Source data START
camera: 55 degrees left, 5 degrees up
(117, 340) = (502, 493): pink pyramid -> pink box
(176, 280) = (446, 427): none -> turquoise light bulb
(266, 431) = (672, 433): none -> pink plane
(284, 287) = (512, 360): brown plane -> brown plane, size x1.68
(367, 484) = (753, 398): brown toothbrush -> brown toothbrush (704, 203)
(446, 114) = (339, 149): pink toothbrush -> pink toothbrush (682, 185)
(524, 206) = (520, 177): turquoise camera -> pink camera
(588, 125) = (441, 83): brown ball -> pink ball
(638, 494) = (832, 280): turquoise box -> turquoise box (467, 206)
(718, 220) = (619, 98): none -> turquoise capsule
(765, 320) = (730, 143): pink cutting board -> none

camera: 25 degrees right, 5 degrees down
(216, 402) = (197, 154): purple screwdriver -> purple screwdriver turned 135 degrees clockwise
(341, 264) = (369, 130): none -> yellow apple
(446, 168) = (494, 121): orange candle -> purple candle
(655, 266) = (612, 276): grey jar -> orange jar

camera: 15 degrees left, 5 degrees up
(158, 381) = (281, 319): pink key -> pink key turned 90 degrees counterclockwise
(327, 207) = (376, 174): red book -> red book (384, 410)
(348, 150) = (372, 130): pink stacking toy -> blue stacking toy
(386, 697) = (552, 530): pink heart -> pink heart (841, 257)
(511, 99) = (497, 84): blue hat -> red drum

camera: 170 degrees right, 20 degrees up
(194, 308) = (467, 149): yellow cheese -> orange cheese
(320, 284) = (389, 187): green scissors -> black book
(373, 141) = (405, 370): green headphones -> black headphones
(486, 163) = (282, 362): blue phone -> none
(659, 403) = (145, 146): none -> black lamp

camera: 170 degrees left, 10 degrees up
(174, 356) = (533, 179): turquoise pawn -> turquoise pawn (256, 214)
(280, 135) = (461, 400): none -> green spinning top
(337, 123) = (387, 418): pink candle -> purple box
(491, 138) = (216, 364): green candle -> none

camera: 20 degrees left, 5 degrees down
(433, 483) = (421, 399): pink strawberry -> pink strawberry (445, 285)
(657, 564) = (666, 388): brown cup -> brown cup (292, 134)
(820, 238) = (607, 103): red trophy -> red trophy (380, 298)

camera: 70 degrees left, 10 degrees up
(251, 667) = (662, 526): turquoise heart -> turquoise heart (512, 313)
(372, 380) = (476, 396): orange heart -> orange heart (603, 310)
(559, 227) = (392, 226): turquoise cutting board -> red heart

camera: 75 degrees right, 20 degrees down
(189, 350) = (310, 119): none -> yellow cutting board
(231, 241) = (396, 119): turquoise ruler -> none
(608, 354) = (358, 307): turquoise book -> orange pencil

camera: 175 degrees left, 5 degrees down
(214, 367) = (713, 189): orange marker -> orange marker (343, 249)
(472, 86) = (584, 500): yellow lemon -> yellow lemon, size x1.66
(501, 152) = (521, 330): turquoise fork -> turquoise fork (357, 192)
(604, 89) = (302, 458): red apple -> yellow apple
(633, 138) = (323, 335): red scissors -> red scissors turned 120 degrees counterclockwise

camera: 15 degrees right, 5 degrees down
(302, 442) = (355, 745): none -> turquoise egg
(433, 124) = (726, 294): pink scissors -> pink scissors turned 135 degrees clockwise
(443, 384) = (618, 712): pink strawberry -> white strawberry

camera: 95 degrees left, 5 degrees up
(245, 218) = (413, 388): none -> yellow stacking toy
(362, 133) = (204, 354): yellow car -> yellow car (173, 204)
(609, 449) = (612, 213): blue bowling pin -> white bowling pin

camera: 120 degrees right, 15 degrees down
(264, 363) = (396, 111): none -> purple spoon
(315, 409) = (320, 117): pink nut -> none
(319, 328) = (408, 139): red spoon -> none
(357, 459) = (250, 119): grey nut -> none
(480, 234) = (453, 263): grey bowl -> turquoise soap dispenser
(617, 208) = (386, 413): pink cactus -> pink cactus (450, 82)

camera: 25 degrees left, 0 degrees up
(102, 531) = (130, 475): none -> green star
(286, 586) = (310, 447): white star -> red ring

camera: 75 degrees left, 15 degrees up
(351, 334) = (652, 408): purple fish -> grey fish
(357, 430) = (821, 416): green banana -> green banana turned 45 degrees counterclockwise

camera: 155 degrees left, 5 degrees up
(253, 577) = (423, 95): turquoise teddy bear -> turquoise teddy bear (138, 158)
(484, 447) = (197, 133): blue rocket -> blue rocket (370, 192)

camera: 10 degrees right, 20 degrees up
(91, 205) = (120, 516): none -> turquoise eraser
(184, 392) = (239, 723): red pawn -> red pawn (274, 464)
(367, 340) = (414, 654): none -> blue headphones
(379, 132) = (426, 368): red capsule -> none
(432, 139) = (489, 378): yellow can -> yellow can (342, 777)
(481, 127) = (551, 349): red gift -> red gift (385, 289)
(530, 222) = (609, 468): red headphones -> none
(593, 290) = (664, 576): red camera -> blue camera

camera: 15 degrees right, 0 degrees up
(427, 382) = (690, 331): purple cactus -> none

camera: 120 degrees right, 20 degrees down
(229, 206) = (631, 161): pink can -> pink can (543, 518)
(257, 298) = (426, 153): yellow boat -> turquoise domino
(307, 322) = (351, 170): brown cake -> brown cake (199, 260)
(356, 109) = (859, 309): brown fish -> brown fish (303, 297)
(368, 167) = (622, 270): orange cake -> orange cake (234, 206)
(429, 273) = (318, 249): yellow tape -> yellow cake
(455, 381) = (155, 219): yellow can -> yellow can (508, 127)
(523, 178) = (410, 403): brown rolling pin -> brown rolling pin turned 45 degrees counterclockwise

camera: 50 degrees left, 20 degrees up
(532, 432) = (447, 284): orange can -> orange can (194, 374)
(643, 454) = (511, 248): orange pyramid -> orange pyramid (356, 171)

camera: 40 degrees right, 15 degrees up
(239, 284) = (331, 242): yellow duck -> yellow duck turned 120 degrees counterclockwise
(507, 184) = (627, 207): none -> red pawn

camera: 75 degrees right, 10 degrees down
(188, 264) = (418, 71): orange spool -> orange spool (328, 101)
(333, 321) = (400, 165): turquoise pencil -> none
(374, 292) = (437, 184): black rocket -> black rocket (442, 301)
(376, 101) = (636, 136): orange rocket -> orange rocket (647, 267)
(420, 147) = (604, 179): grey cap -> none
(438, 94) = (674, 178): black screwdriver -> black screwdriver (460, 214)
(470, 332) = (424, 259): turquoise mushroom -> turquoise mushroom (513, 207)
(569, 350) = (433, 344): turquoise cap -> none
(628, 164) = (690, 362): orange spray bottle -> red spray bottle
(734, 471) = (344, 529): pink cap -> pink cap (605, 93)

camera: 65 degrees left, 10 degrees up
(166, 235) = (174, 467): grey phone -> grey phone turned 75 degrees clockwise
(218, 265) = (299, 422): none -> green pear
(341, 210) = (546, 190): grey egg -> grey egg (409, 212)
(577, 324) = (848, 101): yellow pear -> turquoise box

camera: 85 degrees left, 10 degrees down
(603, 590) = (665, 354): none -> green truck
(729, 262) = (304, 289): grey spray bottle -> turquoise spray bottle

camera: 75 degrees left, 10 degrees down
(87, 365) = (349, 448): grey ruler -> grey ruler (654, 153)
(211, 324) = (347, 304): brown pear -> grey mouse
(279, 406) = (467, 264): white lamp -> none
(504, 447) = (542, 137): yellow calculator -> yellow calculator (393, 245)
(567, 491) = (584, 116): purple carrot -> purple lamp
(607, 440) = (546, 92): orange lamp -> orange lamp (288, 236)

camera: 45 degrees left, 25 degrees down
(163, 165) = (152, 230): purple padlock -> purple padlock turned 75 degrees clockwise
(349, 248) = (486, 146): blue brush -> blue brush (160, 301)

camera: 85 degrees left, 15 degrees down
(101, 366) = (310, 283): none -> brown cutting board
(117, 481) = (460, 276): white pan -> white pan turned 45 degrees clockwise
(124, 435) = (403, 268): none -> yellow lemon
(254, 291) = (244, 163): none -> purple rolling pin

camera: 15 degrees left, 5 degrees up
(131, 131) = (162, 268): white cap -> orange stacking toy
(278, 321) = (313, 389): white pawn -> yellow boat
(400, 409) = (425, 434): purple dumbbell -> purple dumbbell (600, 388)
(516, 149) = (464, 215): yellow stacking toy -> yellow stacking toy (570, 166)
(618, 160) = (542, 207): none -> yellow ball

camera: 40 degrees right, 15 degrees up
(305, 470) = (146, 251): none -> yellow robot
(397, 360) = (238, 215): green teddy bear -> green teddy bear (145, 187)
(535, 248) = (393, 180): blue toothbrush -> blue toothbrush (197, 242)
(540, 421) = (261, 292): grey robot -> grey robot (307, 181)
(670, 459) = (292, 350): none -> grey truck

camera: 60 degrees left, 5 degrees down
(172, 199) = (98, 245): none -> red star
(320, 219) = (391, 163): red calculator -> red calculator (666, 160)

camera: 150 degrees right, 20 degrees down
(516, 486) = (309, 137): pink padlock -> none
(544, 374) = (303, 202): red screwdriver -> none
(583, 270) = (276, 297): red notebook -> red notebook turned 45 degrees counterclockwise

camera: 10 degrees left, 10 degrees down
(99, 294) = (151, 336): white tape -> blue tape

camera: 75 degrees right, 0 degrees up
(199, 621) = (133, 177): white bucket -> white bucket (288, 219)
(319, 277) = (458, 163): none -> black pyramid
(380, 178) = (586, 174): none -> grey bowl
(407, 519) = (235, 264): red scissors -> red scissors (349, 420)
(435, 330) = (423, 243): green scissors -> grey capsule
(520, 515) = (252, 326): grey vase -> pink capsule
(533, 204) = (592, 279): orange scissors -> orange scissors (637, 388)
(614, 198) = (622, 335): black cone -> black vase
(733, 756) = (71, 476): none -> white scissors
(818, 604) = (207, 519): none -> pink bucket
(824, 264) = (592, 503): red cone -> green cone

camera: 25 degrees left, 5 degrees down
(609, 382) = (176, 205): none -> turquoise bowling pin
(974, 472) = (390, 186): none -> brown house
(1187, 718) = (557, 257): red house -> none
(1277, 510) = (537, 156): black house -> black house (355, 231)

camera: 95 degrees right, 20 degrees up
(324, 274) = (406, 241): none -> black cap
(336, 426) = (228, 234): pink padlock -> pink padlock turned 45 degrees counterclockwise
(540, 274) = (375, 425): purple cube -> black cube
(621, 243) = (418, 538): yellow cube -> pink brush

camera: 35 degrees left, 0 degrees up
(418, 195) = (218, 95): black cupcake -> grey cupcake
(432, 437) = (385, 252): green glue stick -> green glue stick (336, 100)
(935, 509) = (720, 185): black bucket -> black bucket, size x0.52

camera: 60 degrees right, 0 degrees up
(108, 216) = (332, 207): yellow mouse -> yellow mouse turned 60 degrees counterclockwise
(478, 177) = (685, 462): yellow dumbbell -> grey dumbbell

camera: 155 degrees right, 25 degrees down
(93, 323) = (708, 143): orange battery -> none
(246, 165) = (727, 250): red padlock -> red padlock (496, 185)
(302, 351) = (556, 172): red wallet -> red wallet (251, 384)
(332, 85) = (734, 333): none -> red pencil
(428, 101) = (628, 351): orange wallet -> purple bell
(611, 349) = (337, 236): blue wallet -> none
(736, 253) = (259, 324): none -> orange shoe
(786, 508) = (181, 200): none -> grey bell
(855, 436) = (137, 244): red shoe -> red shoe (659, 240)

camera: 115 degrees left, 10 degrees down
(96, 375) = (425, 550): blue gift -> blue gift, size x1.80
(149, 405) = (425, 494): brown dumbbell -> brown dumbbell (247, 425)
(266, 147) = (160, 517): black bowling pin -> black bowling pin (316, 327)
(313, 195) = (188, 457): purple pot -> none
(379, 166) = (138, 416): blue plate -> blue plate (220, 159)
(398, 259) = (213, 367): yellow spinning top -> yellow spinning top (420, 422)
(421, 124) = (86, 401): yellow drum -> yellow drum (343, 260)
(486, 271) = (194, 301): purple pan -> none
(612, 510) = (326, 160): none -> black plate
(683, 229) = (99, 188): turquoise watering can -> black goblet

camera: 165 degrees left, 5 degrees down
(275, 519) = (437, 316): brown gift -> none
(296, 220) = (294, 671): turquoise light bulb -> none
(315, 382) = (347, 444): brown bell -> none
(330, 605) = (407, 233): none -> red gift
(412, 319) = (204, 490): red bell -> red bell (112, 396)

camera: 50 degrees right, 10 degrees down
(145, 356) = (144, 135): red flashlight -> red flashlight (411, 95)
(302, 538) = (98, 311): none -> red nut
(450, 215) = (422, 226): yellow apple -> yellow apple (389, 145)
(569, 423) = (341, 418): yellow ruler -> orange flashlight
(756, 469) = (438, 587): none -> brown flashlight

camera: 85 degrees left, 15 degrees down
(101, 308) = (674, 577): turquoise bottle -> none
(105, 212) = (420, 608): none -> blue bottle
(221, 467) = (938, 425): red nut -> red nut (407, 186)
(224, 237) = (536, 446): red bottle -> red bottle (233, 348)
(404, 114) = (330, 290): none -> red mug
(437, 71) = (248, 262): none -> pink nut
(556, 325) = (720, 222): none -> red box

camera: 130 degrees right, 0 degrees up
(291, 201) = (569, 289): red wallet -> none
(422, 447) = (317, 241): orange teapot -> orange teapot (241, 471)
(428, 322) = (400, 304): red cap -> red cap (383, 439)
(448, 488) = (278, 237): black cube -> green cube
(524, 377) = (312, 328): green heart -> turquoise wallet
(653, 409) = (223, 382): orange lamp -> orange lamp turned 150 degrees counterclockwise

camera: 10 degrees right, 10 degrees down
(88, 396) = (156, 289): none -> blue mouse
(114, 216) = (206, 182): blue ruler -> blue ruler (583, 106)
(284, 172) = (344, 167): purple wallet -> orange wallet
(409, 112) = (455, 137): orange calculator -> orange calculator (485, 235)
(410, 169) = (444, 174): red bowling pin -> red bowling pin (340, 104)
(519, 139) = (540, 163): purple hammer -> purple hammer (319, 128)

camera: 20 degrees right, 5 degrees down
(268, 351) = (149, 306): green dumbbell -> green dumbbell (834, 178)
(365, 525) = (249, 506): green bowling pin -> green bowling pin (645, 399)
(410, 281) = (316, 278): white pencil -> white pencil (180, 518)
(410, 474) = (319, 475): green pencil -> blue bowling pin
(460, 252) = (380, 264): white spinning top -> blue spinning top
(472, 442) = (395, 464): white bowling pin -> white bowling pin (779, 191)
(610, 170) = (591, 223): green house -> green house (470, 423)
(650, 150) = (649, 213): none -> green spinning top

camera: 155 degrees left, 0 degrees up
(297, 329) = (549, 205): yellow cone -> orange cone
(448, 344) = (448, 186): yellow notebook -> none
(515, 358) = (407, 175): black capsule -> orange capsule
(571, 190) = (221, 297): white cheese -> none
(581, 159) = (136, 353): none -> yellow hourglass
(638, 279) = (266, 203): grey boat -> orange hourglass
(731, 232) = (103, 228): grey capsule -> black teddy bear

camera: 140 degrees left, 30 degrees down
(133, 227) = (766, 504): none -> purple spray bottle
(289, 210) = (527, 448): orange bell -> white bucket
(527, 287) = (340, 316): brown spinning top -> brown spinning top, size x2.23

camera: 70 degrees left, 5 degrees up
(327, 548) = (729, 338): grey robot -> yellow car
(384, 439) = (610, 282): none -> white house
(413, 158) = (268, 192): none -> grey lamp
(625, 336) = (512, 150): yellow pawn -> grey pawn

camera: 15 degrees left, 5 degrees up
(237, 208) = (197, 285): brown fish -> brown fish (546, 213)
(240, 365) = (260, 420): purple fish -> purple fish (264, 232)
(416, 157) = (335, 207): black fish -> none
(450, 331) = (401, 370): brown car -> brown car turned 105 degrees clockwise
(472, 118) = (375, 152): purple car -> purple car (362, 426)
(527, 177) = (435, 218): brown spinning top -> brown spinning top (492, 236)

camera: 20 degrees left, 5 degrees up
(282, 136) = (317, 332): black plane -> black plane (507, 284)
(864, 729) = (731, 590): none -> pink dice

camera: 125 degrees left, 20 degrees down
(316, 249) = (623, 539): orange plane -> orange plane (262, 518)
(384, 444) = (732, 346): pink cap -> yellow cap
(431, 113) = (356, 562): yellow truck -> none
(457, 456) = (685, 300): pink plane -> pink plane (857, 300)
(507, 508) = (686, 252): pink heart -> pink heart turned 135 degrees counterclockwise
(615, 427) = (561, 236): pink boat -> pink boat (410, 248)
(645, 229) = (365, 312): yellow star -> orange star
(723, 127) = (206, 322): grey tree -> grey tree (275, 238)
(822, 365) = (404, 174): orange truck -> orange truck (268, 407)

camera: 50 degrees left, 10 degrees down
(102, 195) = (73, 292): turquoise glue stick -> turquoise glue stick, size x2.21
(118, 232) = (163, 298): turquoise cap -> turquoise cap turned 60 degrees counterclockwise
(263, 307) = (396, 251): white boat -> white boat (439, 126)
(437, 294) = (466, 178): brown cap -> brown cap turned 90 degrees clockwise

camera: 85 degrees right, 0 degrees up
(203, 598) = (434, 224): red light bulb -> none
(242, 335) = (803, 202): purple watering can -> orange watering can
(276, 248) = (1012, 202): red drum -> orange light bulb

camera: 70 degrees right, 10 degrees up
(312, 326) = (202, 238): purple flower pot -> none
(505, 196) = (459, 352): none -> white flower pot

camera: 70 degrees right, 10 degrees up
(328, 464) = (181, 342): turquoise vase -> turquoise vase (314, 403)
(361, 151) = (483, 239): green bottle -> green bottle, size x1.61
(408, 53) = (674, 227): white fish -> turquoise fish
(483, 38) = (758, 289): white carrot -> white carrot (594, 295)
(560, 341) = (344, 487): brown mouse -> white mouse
Source data END
Look above for the line holding "(367, 340) = (414, 654): none" and the line holding "(427, 382) = (690, 331): purple". Retype both, and every line between them, word for word and nothing else.

Written response>
(367, 340) = (414, 654): none -> blue headphones
(379, 132) = (426, 368): red capsule -> none
(432, 139) = (489, 378): yellow can -> yellow can (342, 777)
(481, 127) = (551, 349): red gift -> red gift (385, 289)
(530, 222) = (609, 468): red headphones -> none
(593, 290) = (664, 576): red camera -> blue camera

camera: 15 degrees right, 0 degrees up
(427, 382) = (690, 331): purple cactus -> none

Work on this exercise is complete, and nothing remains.